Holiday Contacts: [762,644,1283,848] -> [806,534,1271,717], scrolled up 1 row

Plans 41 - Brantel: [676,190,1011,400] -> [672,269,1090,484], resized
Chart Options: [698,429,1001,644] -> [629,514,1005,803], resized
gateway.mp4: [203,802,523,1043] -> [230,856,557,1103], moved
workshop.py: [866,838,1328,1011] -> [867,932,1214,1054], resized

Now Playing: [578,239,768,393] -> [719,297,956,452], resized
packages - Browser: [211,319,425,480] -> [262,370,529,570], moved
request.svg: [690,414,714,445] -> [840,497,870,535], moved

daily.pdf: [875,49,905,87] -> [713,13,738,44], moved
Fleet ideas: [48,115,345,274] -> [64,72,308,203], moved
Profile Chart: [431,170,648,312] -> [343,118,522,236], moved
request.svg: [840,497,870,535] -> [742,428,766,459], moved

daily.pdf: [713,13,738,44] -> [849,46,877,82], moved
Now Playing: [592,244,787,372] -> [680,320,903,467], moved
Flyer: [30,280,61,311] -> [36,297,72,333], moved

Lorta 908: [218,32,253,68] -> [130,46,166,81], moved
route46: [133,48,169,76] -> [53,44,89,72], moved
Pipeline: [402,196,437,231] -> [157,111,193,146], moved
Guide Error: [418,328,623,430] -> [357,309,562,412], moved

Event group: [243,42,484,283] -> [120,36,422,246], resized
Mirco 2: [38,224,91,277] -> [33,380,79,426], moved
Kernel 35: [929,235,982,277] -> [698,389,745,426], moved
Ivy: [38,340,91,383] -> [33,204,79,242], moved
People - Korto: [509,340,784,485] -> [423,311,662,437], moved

**Work task:**
The expected answer is every line in the data above that carries the string "request".

**Result of this exercise:**
request.svg: [690,414,714,445] -> [840,497,870,535], moved
request.svg: [840,497,870,535] -> [742,428,766,459], moved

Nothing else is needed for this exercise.